EXERCISE PROMPT
Without altering a word, return the records below, but exclude the pictures.
Content starts
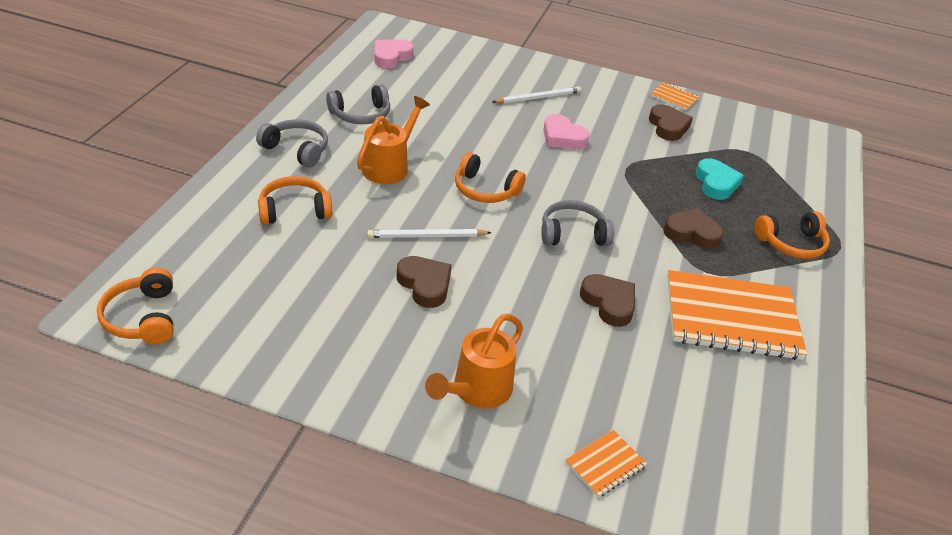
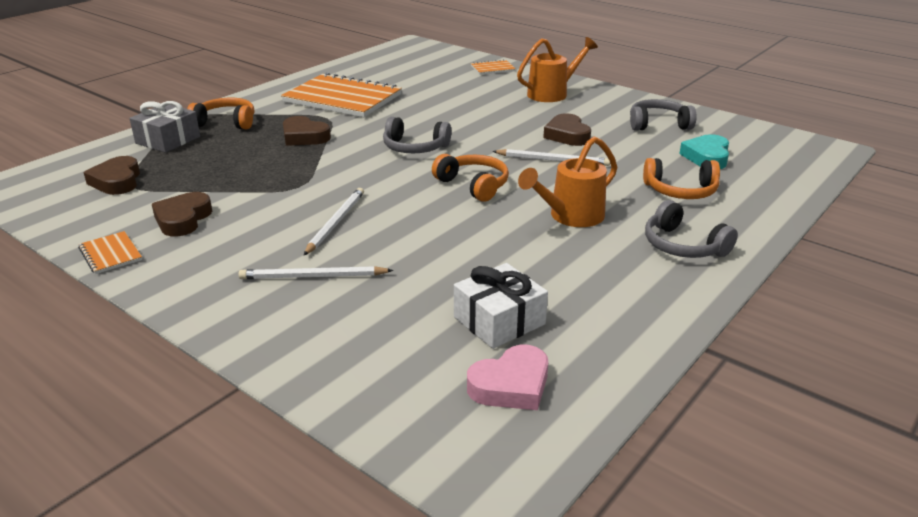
camera: 155 degrees left, 10 degrees down
(143, 317) = (794, 143): orange headphones -> none
(361, 115) = (592, 281): grey headphones -> grey headphones (658, 124)
(411, 85) = (499, 320): none -> white gift
(562, 137) = (336, 222): pink heart -> white pencil
(609, 303) = (426, 113): brown heart -> brown heart (117, 181)
(716, 183) = (220, 164): turquoise heart -> turquoise heart (706, 157)
(802, 207) = (168, 140): none -> grey gift

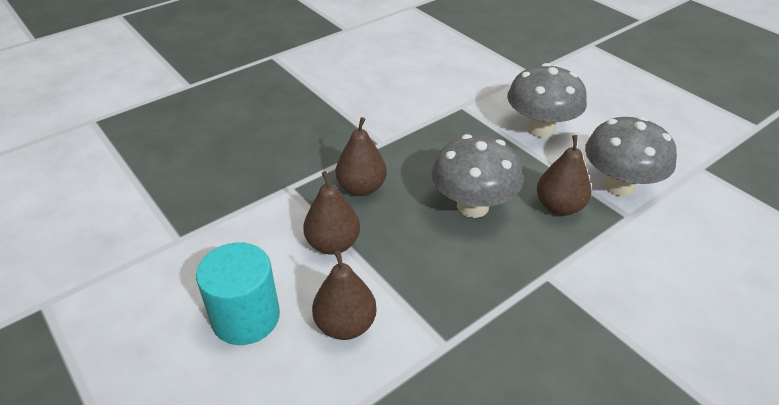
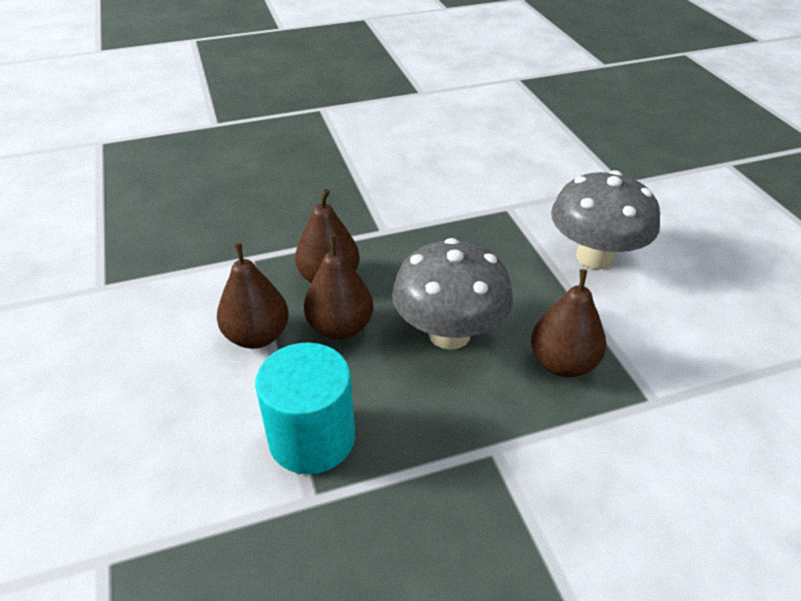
camera: 20 degrees right, 0 degrees up
(246, 317) = (113, 394): turquoise cylinder -> turquoise cylinder (312, 438)
(345, 325) = (212, 436): brown pear -> brown pear (340, 327)
(619, 186) = (663, 356): grey mushroom -> none

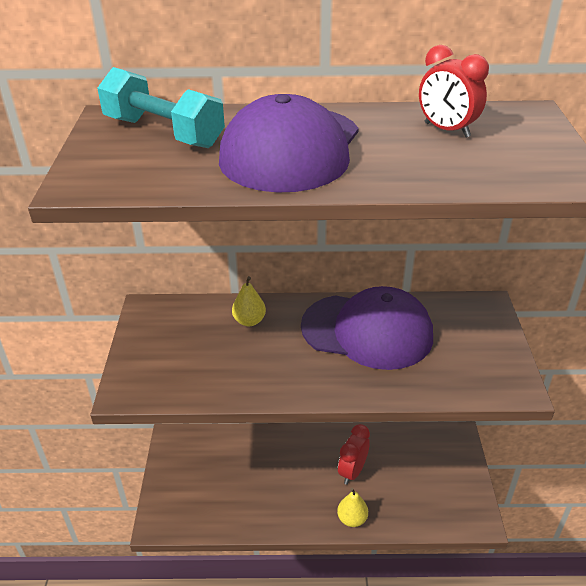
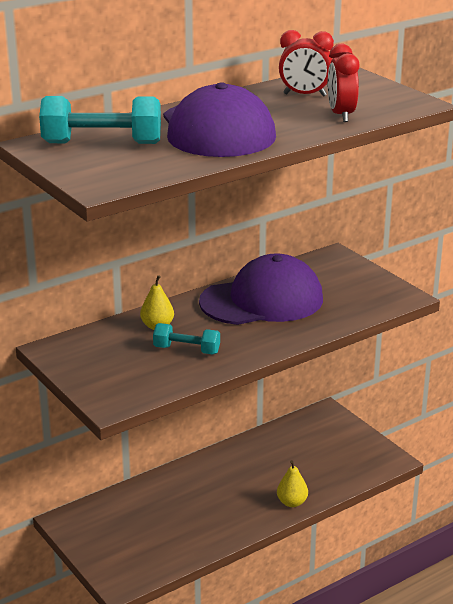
camera: 35 degrees left, 10 degrees down
(245, 359) = (186, 350): none -> turquoise dumbbell
(352, 471) = (261, 472): red clock -> red clock (341, 115)

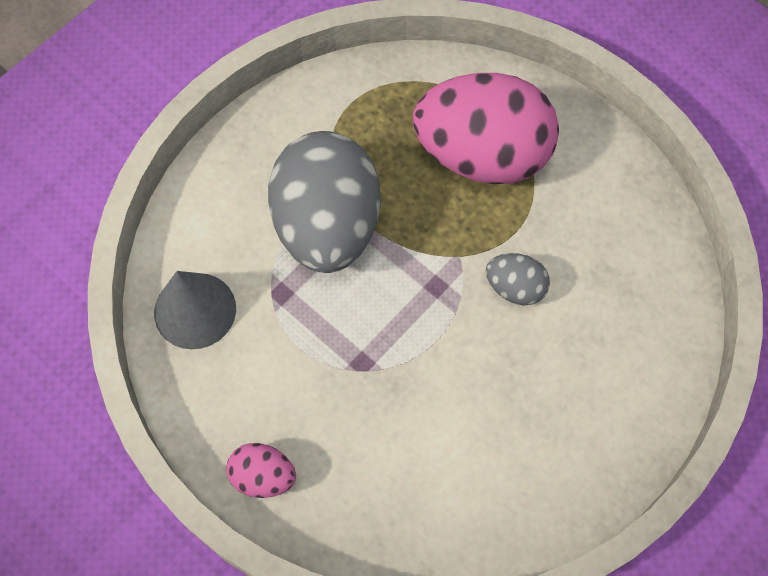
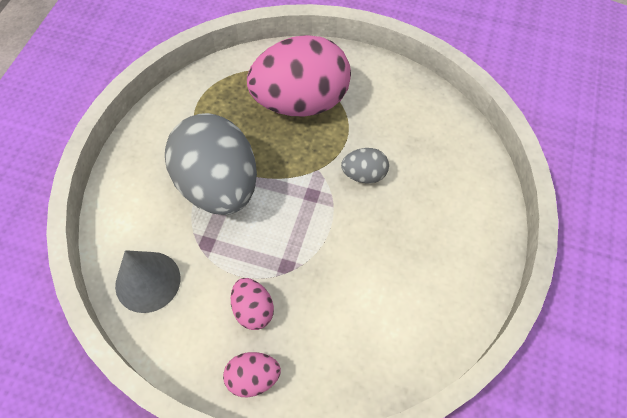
camera: 25 degrees left, 5 degrees down
(299, 398) = (253, 310): none -> pink egg

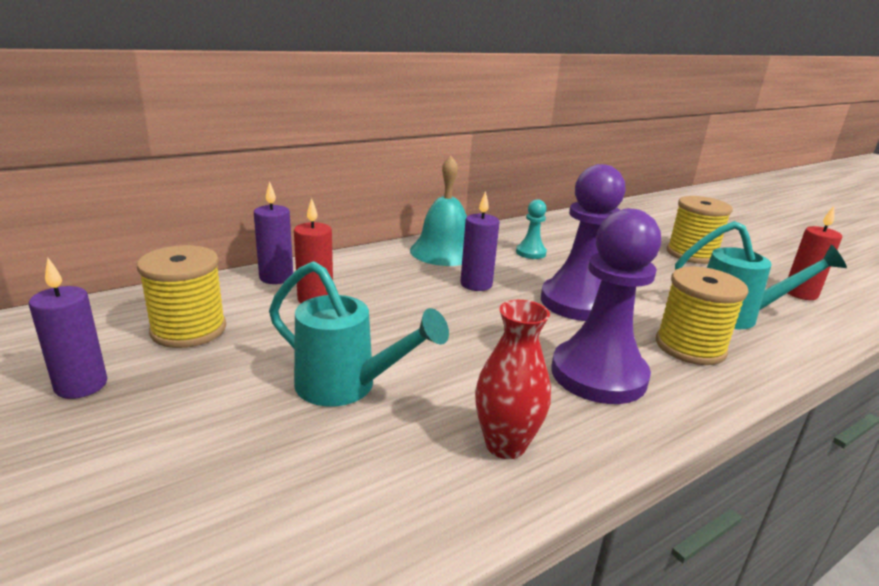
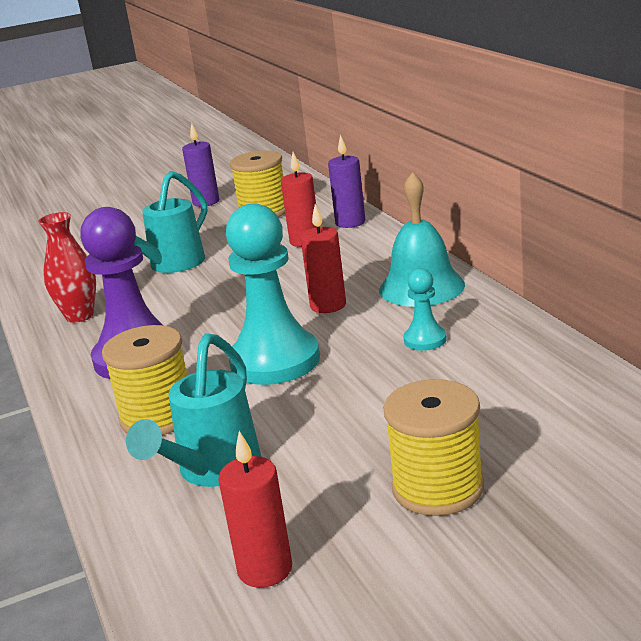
camera: 105 degrees right, 0 degrees up
(476, 284) = (328, 305): purple candle -> red candle
(578, 302) = (275, 361): purple pawn -> turquoise pawn

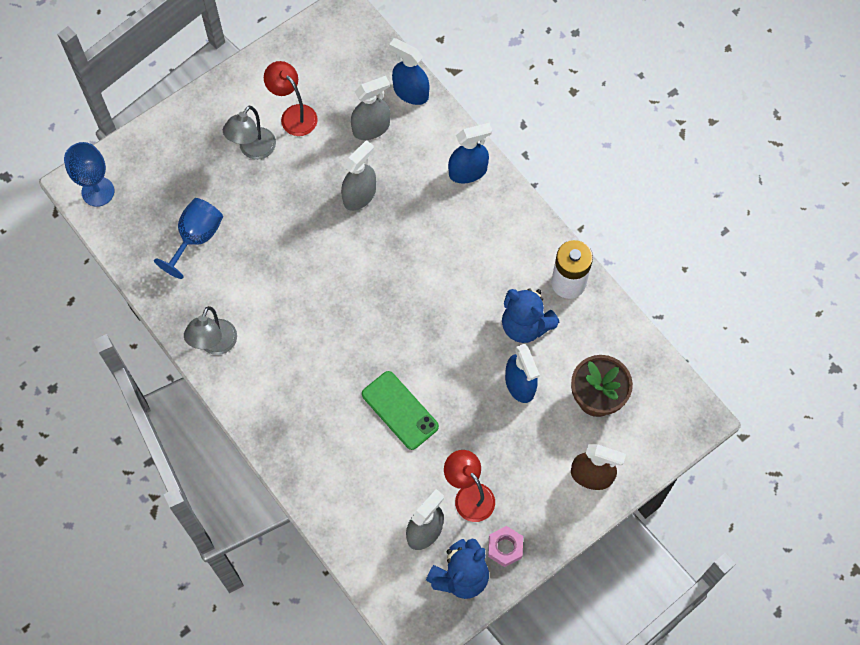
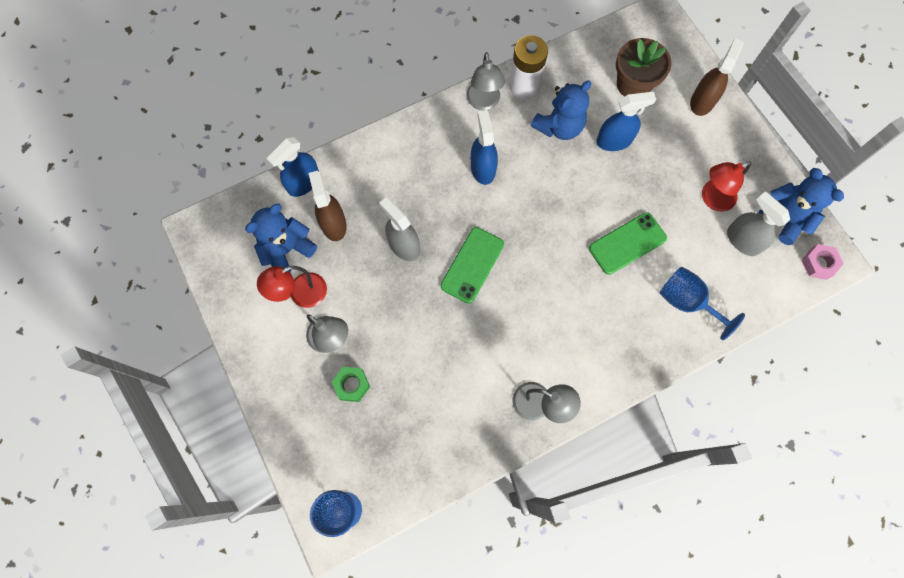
camera: 80 degrees left, 5 degrees up
(196, 238) = (419, 410): blue goblet -> blue goblet (687, 301)
(212, 176) = (352, 385): none -> green nut
(337, 93) = (287, 250): none -> blue teddy bear
(349, 262) = (472, 265): none -> green phone
(371, 128) = (333, 224): grey spray bottle -> brown spray bottle
(468, 172) = (399, 147): blue spray bottle -> blue spray bottle (483, 168)
(505, 548) = (761, 178): pink nut -> pink nut (818, 263)
(538, 245) = (484, 102): none -> grey lamp

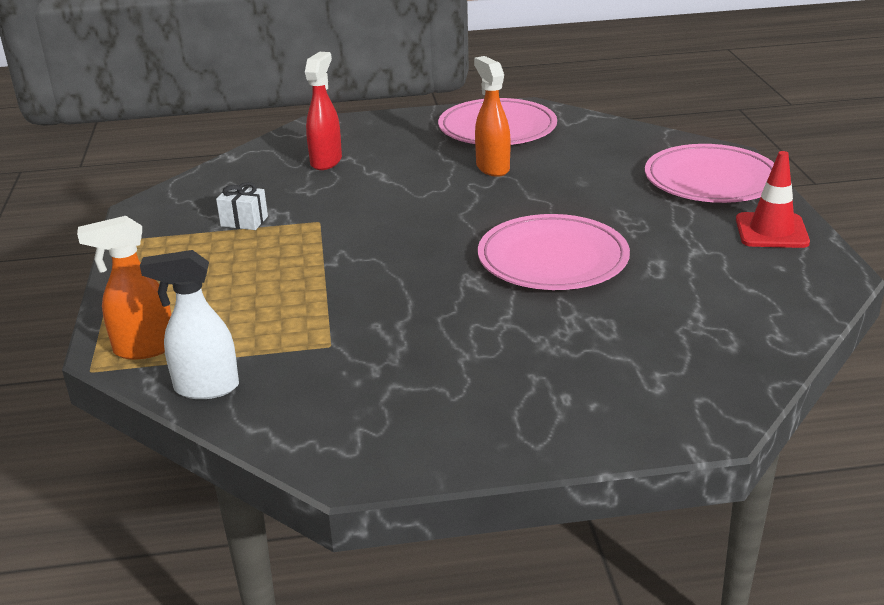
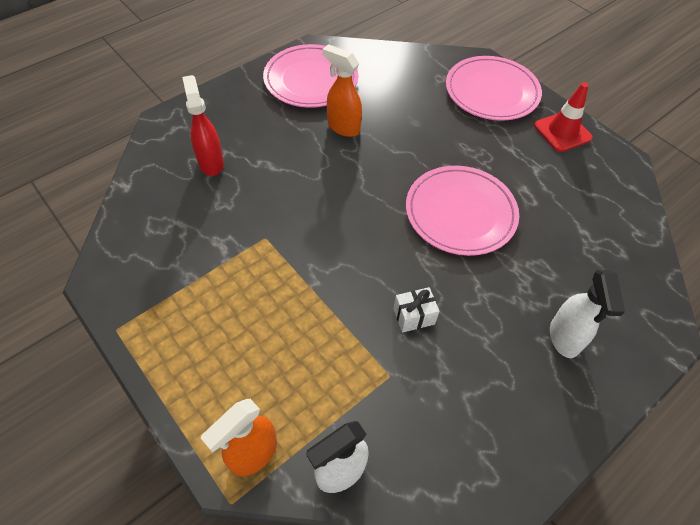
camera: 35 degrees left, 25 degrees up
(244, 221) = (204, 262): white gift -> white gift (414, 316)
(564, 384) = (564, 338): none -> white spray bottle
Content ends
TASK SOLUTION
camera: 155 degrees left, 10 degrees down
(143, 317) = (794, 143): orange headphones -> none
(361, 115) = (592, 281): grey headphones -> grey headphones (658, 124)
(411, 85) = (499, 320): none -> white gift
(562, 137) = (336, 222): pink heart -> white pencil
(609, 303) = (426, 113): brown heart -> brown heart (117, 181)
(716, 183) = (220, 164): turquoise heart -> turquoise heart (706, 157)
(802, 207) = (168, 140): none -> grey gift

camera: 20 degrees right, 0 degrees up
(246, 317) = (113, 394): turquoise cylinder -> turquoise cylinder (312, 438)
(345, 325) = (212, 436): brown pear -> brown pear (340, 327)
(619, 186) = (663, 356): grey mushroom -> none

camera: 35 degrees left, 10 degrees down
(245, 359) = (186, 350): none -> turquoise dumbbell
(352, 471) = (261, 472): red clock -> red clock (341, 115)

camera: 25 degrees left, 5 degrees down
(299, 398) = (253, 310): none -> pink egg

camera: 105 degrees right, 0 degrees up
(476, 284) = (328, 305): purple candle -> red candle
(578, 302) = (275, 361): purple pawn -> turquoise pawn

camera: 80 degrees left, 5 degrees up
(196, 238) = (419, 410): blue goblet -> blue goblet (687, 301)
(212, 176) = (352, 385): none -> green nut
(337, 93) = (287, 250): none -> blue teddy bear
(349, 262) = (472, 265): none -> green phone
(371, 128) = (333, 224): grey spray bottle -> brown spray bottle
(468, 172) = (399, 147): blue spray bottle -> blue spray bottle (483, 168)
(505, 548) = (761, 178): pink nut -> pink nut (818, 263)
(538, 245) = (484, 102): none -> grey lamp

camera: 35 degrees left, 25 degrees up
(244, 221) = (204, 262): white gift -> white gift (414, 316)
(564, 384) = (564, 338): none -> white spray bottle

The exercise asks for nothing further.